### SUPPLIED MATERIAL

┌──

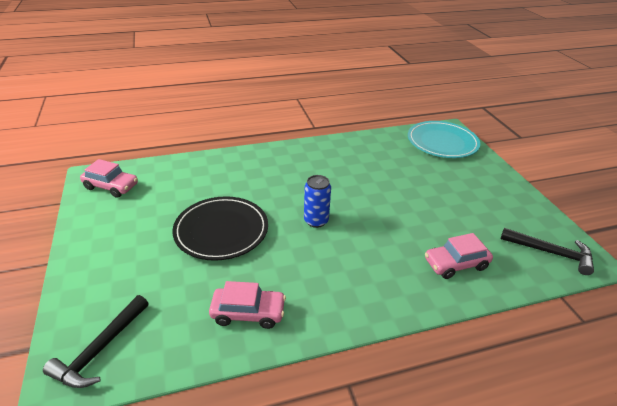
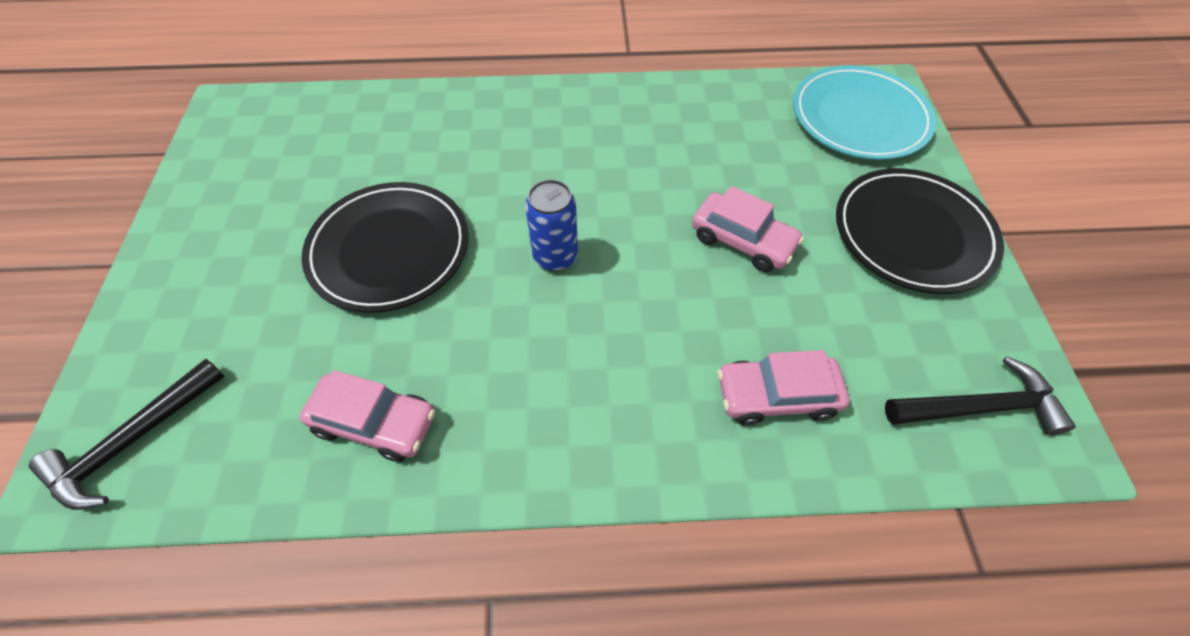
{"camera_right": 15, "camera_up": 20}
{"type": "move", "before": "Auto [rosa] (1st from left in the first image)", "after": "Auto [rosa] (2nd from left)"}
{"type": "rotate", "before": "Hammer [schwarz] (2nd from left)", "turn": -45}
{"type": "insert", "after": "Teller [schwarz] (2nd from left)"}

└──

### WHAT YOU SHOULD DO
Where does the string "before" occur in the data above? Copy every line that holds it.

### TASK RESPONSE
{"type": "move", "before": "Auto [rosa] (1st from left in the first image)", "after": "Auto [rosa] (2nd from left)"}
{"type": "rotate", "before": "Hammer [schwarz] (2nd from left)", "turn": -45}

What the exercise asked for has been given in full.